_WRITTEN EXERCISE_. Pick out each line of the records that includes the string "carcinoma", and copy it.

::: DATA ENTRIES

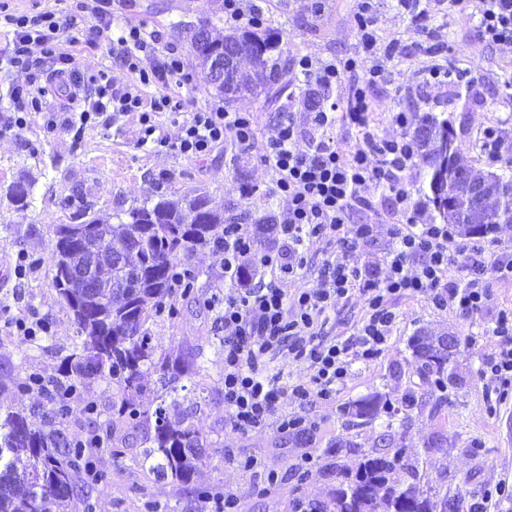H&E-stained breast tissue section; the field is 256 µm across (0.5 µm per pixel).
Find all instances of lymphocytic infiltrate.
I'll use <instances>...</instances> for the list:
<instances>
[{"mask_svg":"<svg viewBox=\"0 0 512 512\" xmlns=\"http://www.w3.org/2000/svg\"><path fill=\"white\" fill-rule=\"evenodd\" d=\"M471 25L477 39L498 51L512 52V0H448ZM98 19L90 36L114 34L119 46L117 60L135 74L136 81L117 85L107 70L87 71L86 80L73 88L79 97L78 112L68 125L86 126L104 113L122 116L137 113L141 142L171 150L191 159L207 157L213 148L232 140L243 148L256 140V121L247 112H230L209 106L183 113L180 101L162 93L144 102L142 91L184 79L183 63L175 53L157 55L158 38L136 25L112 27L109 0H95ZM12 35V48L1 58L5 65L24 73L10 94L11 117L0 124V134L24 129L30 113H43L46 132H55V113L46 111L45 91L37 86L33 71L48 65L52 74L66 79L70 58L60 50V38L76 28L75 18L54 13L5 14ZM355 22L358 33L356 56L346 60L302 56L293 62L304 83L343 92L339 103L309 112L306 126L294 121L278 125L268 143L264 160L271 172L274 190L288 201V213L279 226L277 245L257 253L255 240L245 225L224 227L221 261L225 278L239 275L245 264L262 269L265 278L253 288H230L215 308V322L224 332V409L230 428L248 432L274 426L279 434L310 433L314 420L307 417L315 399L335 395L347 381L354 364L374 362L382 353L397 325L392 300L398 296H420L437 310H449L468 317L480 315L491 298L486 278L495 272L498 280L512 281V250H502L494 264H487L480 244H455L449 225L397 224L391 231L383 262L385 276L376 267L357 266L353 253L377 239L373 224H351L354 210H369L371 188L388 191L401 213L410 209V192L403 174L416 152L408 137L377 138L370 125L373 104L366 87L386 81L384 65L394 46H381L377 37L376 0H357ZM372 58L363 78H356L358 60ZM169 112L183 114L181 134L168 140L159 134L157 117ZM357 129L359 140L345 148L332 137L337 121ZM329 236L341 250L323 265L315 286L303 285L307 241ZM462 266V279L451 270ZM300 288L287 290L291 281ZM360 294L365 313L354 336L331 341L319 340L316 328L337 300ZM492 334L493 351L484 358L481 372L494 391L512 393V312L499 311ZM287 351L294 361L310 365L309 380L282 387L279 378L262 366L274 352ZM291 401L295 412L283 410Z\"/></svg>","mask_w":512,"mask_h":512,"instance_id":"obj_1","label":"lymphocytic infiltrate"}]
</instances>
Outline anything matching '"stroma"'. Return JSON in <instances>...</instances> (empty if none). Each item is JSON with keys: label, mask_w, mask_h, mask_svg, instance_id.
<instances>
[{"label": "stroma", "mask_w": 512, "mask_h": 512, "mask_svg": "<svg viewBox=\"0 0 512 512\" xmlns=\"http://www.w3.org/2000/svg\"><path fill=\"white\" fill-rule=\"evenodd\" d=\"M7 2L13 13L75 15L78 27L64 34L62 45L72 56L76 72L106 66L117 84L132 83V74L116 66L107 37L88 41L87 33L97 19L81 7L80 0ZM262 8L267 28L279 32L280 47L289 58L308 54L341 59L355 50L354 0H326L318 13L312 10L311 0H264ZM112 11L116 22L159 32V53L173 49L181 56L187 79L168 91L181 101L184 112L220 105L231 112L252 113L257 145L241 151L226 143L206 158L190 160L141 144L134 114L116 119L103 115L77 138L65 129L46 135L42 116L34 114L22 131L0 135V267L11 270L8 281L0 282L1 406L35 404L37 394L21 390V383L32 373L57 375L60 365L55 351L20 342L16 321L47 320L58 348L69 346L76 334L52 284L55 225L79 224L92 216L109 220L130 207L161 197L177 200L197 190L210 194L215 203L244 206L250 187L272 186L263 148L288 115L271 111L262 94L231 101L216 95L205 85L190 47L191 33L201 24L210 21L224 29V0H112ZM378 17L380 44L394 43L401 51L386 63L387 81L368 88L376 135H402L393 113H408L415 124L429 112L453 122L469 145L467 157L475 170L492 168L481 136L486 128L496 127L505 141H512V52L502 53L475 41L458 12L444 6L430 9L419 19L399 0H380ZM437 41L446 45L438 58L465 69L470 87L424 82L425 70L438 59L427 48ZM20 179L32 183L29 204L23 209L6 194L7 187ZM373 201V212L352 213L354 223L368 221L379 230L375 243L355 251V259L362 264L380 258L392 225L405 219L395 213L387 191H374ZM21 254L29 256L31 265L17 276L13 269ZM211 294V289L194 288L192 299L179 301L180 316L153 326L158 352L173 359L195 356L205 363L203 370L184 378L179 403L184 414H196L211 444L209 461L184 486L157 478L131 458L117 459L106 449H96L95 472L106 473L108 481L98 484L92 475L82 476L80 485L90 494L87 500H76L75 512H203L208 500L226 493L239 497L241 512H296L297 500H327L340 468L356 470L359 456L336 452V439L349 437L369 451L384 447L388 431L396 445L406 448L408 458L426 471L432 491L459 502L461 512L473 506L480 512H512V397L495 401L489 382L480 374L484 357L495 345L490 317L469 319L440 312L419 296L395 299L398 323L382 355L371 365H354L335 399L310 409V417L317 422L311 439L319 458L302 476L296 464L306 439L282 437L271 426L248 433L231 430L224 411V349L208 306ZM363 314L358 296L339 300L320 331L322 339L353 335ZM424 327L467 339L450 366L457 383L443 391L434 380L417 374L412 364L410 339ZM369 396L382 400L376 421L346 429L342 408ZM228 449L238 455L261 456L266 468L281 477L280 486L270 494H258L259 475L225 460ZM498 483L504 484V494L484 502L486 488Z\"/></svg>", "instance_id": "obj_1"}]
</instances>
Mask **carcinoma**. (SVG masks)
Segmentation results:
<instances>
[{
  "label": "carcinoma",
  "mask_w": 512,
  "mask_h": 512,
  "mask_svg": "<svg viewBox=\"0 0 512 512\" xmlns=\"http://www.w3.org/2000/svg\"><path fill=\"white\" fill-rule=\"evenodd\" d=\"M234 45L252 65L249 72L233 68L228 81L214 90L226 97L267 92L276 111L300 104L313 109L321 93L305 86L288 94L293 85L286 51L279 36L230 29L222 37L207 33L202 43L191 42L201 73H206L213 52ZM285 103H280L281 99ZM456 134L446 118L427 113L411 133L417 146L414 163L428 169L424 197L442 223L464 238L488 233L500 224H512V154L501 160L497 171L475 172L466 159V143L459 141L456 156L443 151L449 135ZM493 184L495 201L484 208L474 203L471 184ZM31 187L24 181L9 186L19 207L28 205ZM250 224L260 241L271 242L276 224L266 211L242 210L227 203L214 206L207 194L185 197L179 203L161 198L132 207L107 223L91 218L82 224H58L51 257L53 285L60 301L72 314L77 336L61 356L59 375L45 378L30 374L21 389L33 391L41 402L36 408L0 407V512H74V491L90 464V450L103 446L116 458L125 449L141 448L139 462L150 473L188 485L199 467L208 462V439L187 417L173 412L181 380L201 369L196 360L156 355L152 325L164 316L179 315L177 296L186 297L197 274L190 257L198 250L215 252L224 243L217 229L232 223ZM94 270L89 287L78 274ZM435 331L422 328L410 342L417 372L442 376L456 349L431 341ZM158 376L162 394L154 410L144 409L134 397L142 389L144 374ZM96 380L116 390L115 416L100 435L97 407L84 398ZM90 421L89 435L72 440L64 426L73 413L72 403ZM375 396L344 410L346 425L357 428L373 422L378 414ZM355 473L344 472L322 512H433L438 507L459 512L443 499L432 500L420 483L404 486L396 474L403 466L401 450L361 452Z\"/></svg>",
  "instance_id": "obj_1"
}]
</instances>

::::::

_SOLUTION TO THIS PROBLEM_.
Mask **carcinoma**. (SVG masks)
  "label": "carcinoma",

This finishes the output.